Edit tracking data
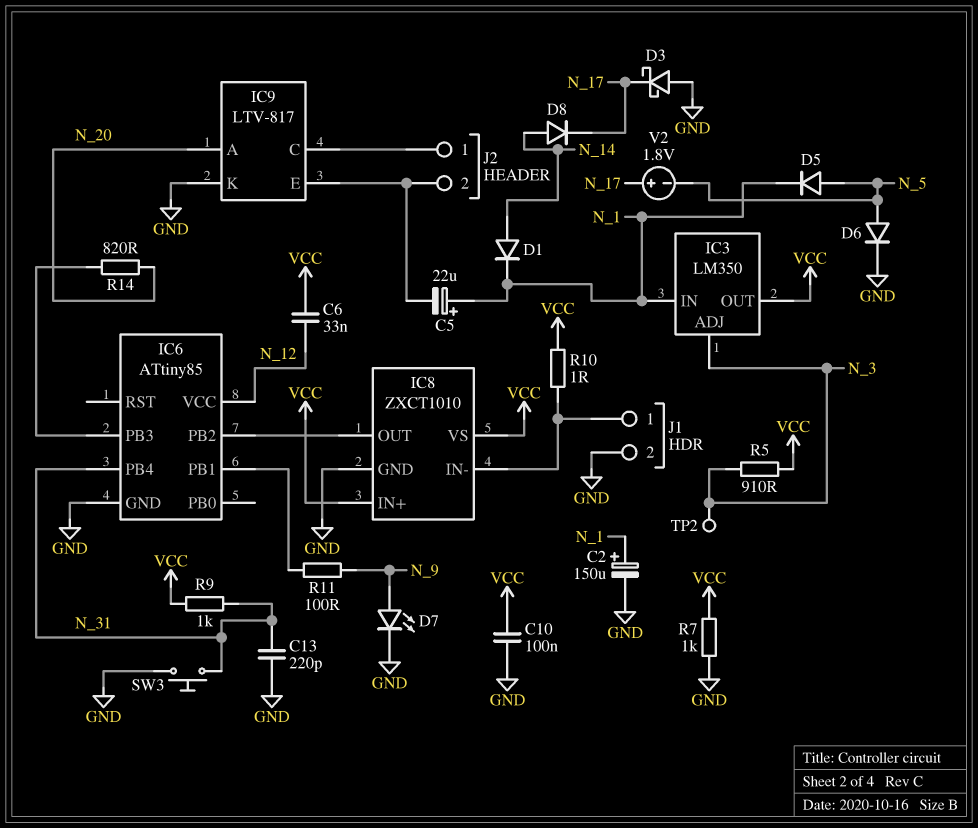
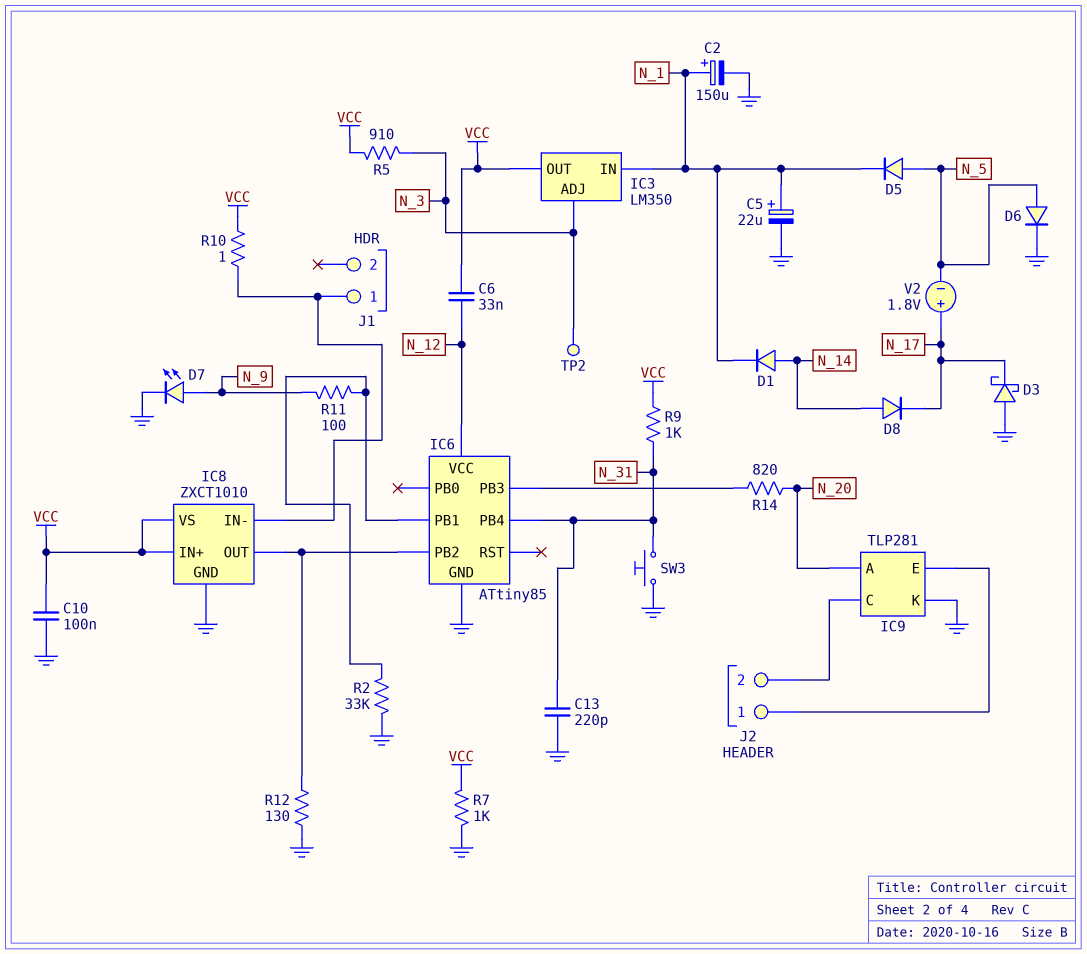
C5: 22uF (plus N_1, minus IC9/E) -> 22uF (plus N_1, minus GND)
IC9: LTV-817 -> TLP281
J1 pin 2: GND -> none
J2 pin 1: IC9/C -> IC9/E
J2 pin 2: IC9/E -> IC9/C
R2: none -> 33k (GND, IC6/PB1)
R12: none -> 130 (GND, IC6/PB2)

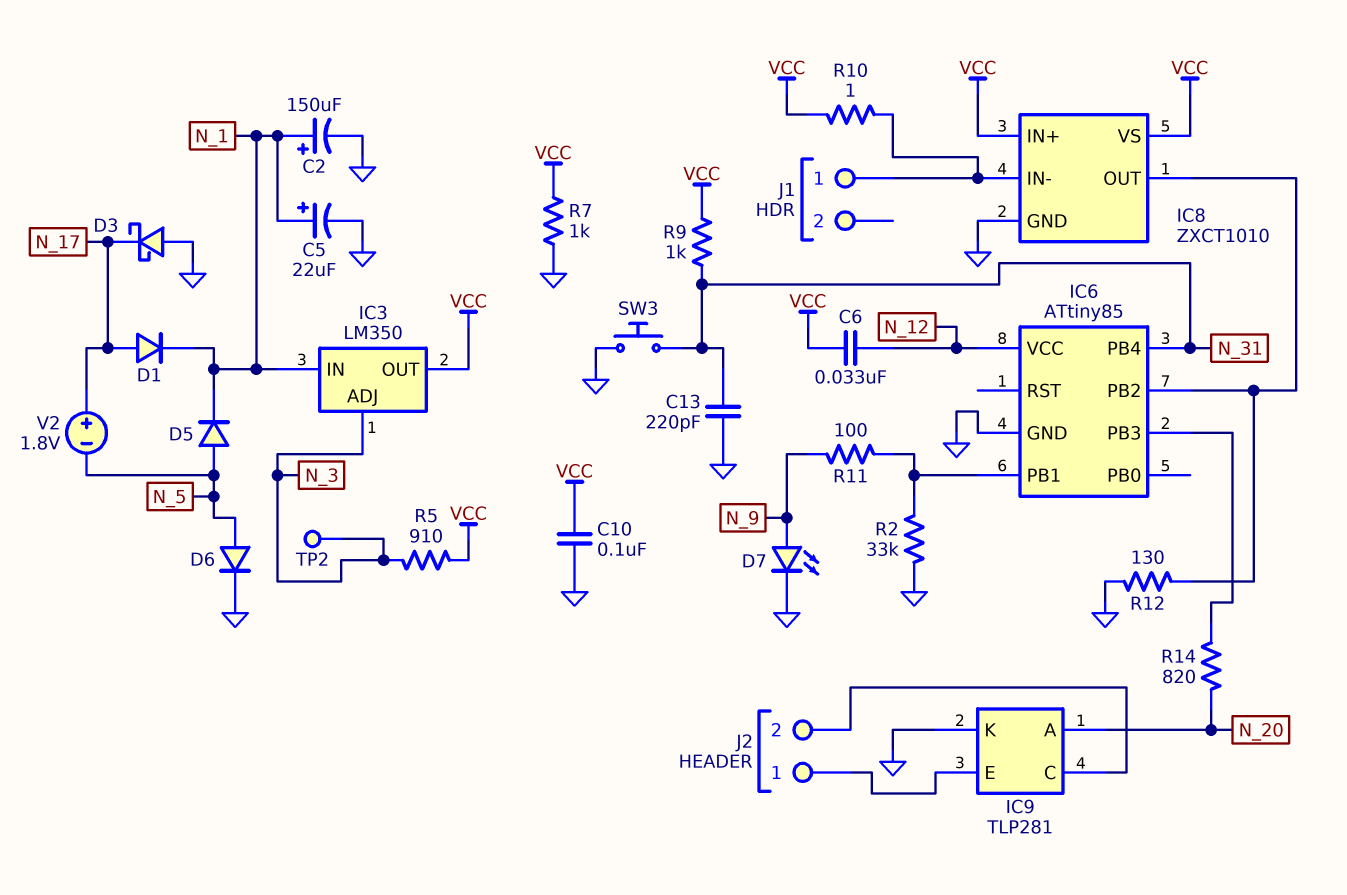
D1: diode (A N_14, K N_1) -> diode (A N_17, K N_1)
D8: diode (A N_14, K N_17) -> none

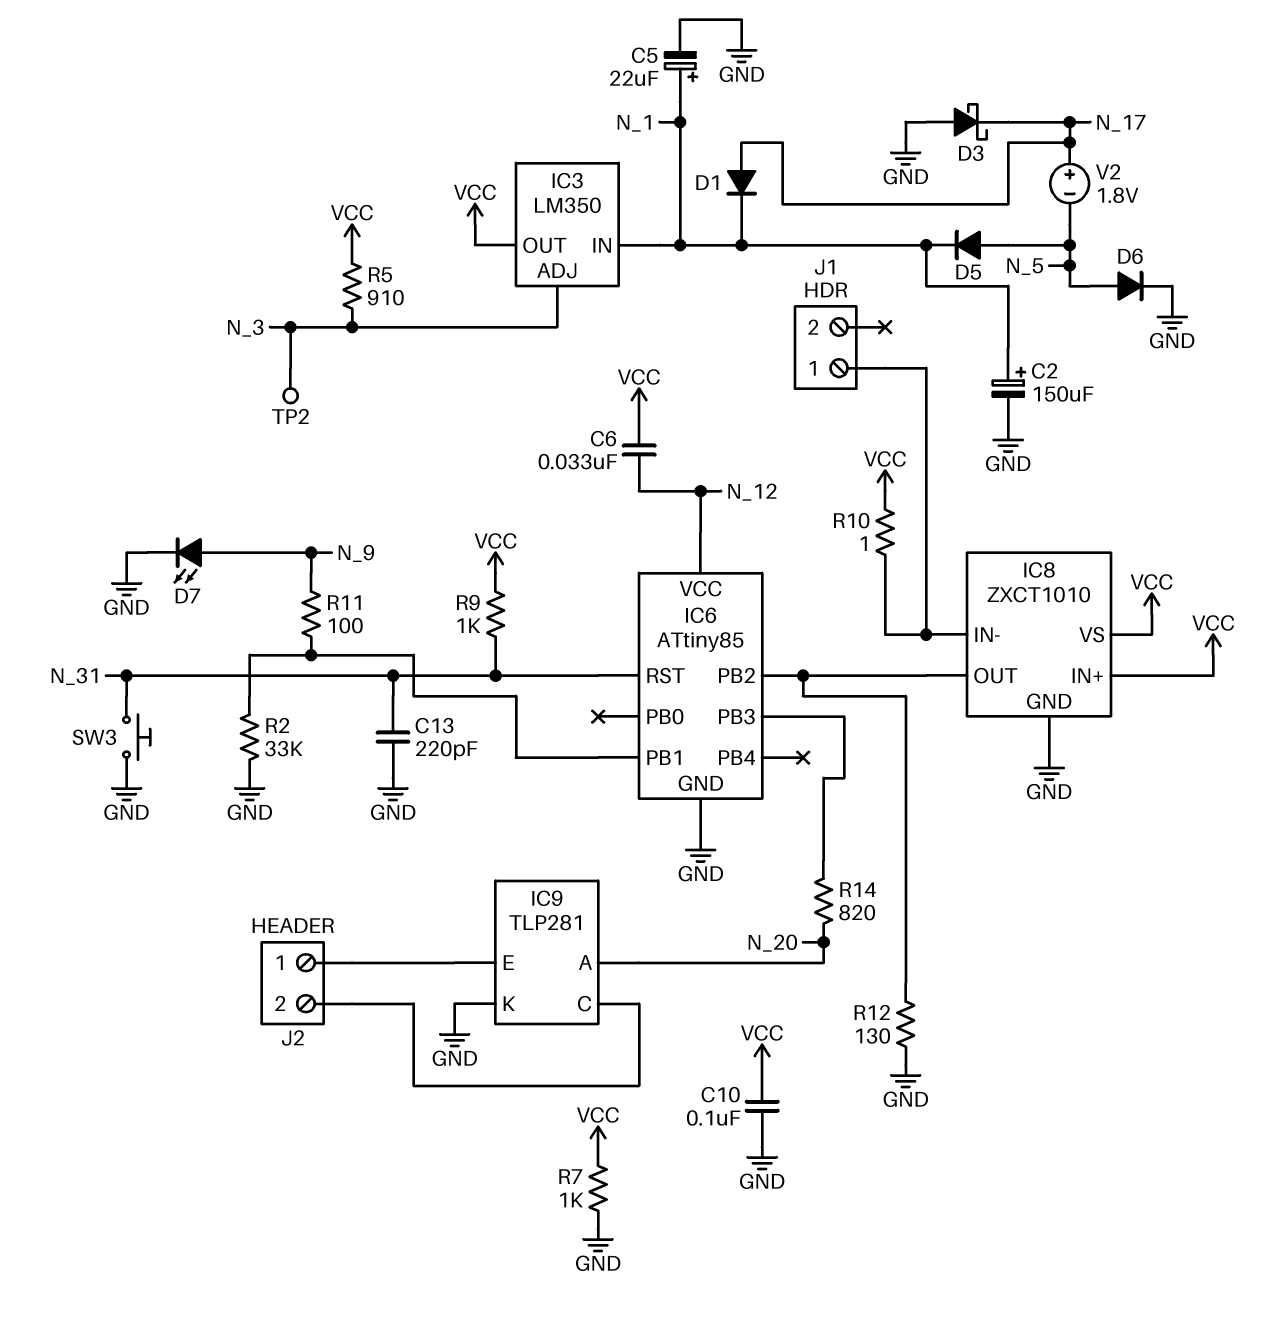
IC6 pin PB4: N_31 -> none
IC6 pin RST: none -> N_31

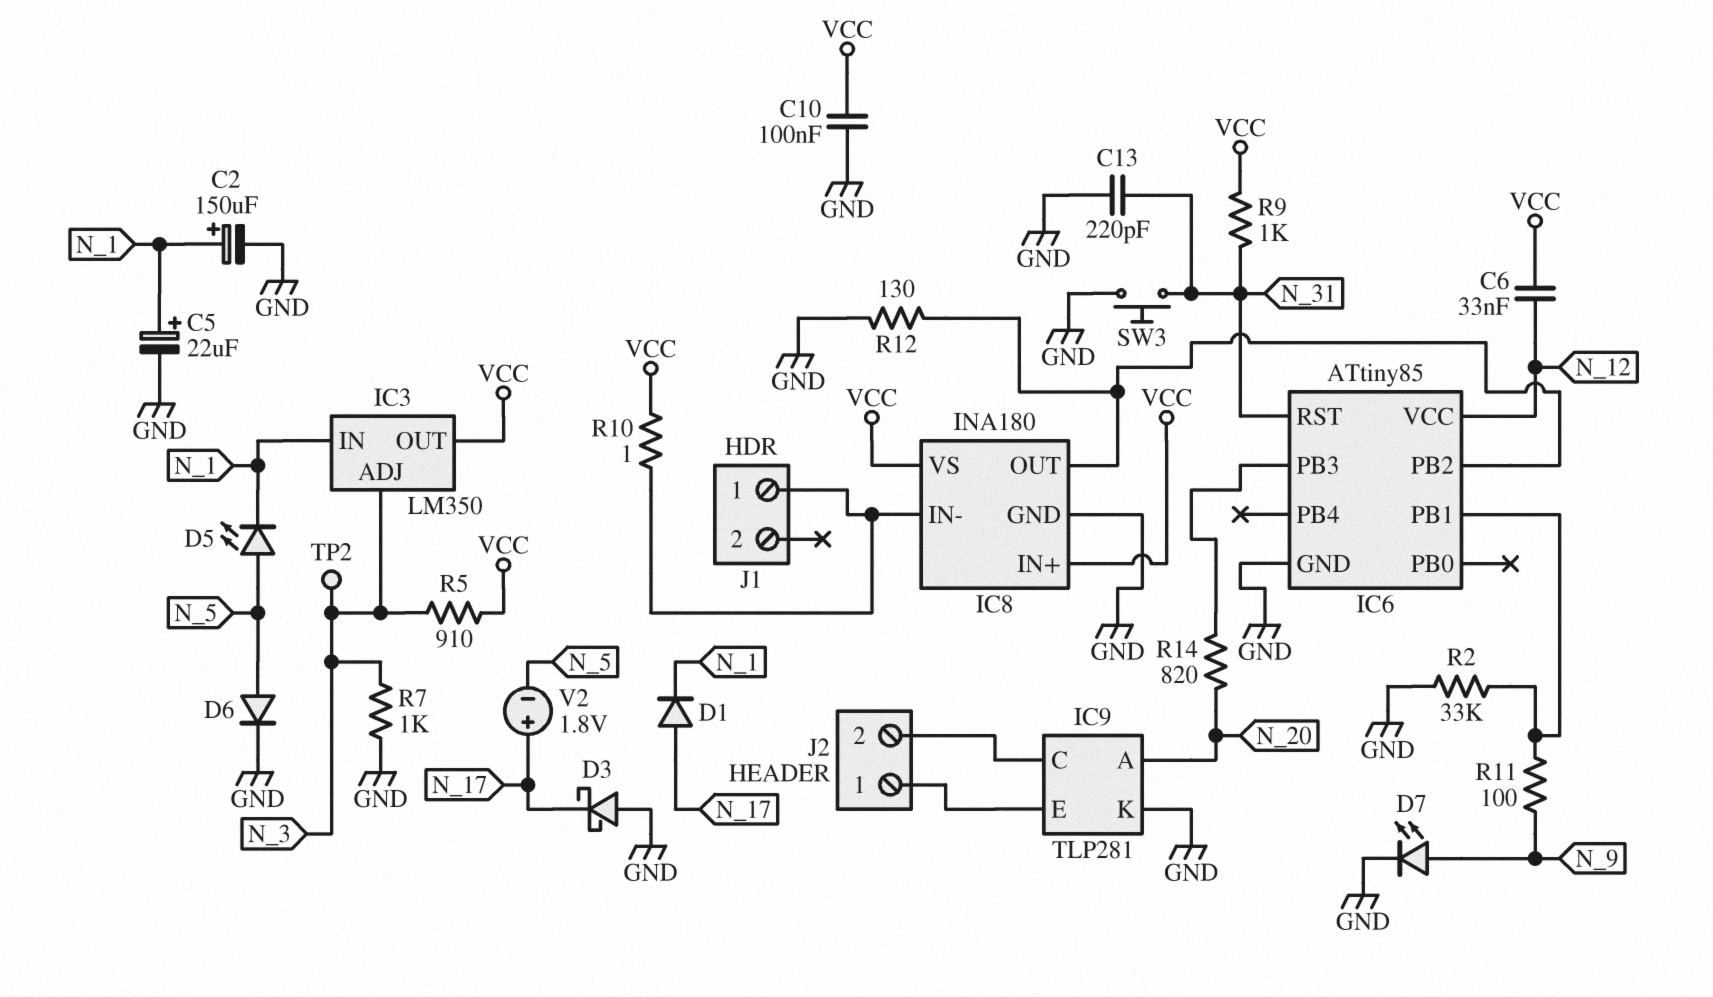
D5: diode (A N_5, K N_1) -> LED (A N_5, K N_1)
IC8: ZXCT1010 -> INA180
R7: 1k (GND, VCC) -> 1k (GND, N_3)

_PROBLEM STATEMENT:_ Reprint every record exactly and skip the pictures.

_TASK SOLUTION:_
C5: 22uF (plus N_1, minus IC9/E) -> 22uF (plus N_1, minus GND)
IC9: LTV-817 -> TLP281
J1 pin 2: GND -> none
J2 pin 1: IC9/C -> IC9/E
J2 pin 2: IC9/E -> IC9/C
R2: none -> 33k (GND, IC6/PB1)
R12: none -> 130 (GND, IC6/PB2)

D1: diode (A N_14, K N_1) -> diode (A N_17, K N_1)
D8: diode (A N_14, K N_17) -> none

IC6 pin PB4: N_31 -> none
IC6 pin RST: none -> N_31

D5: diode (A N_5, K N_1) -> LED (A N_5, K N_1)
IC8: ZXCT1010 -> INA180
R7: 1k (GND, VCC) -> 1k (GND, N_3)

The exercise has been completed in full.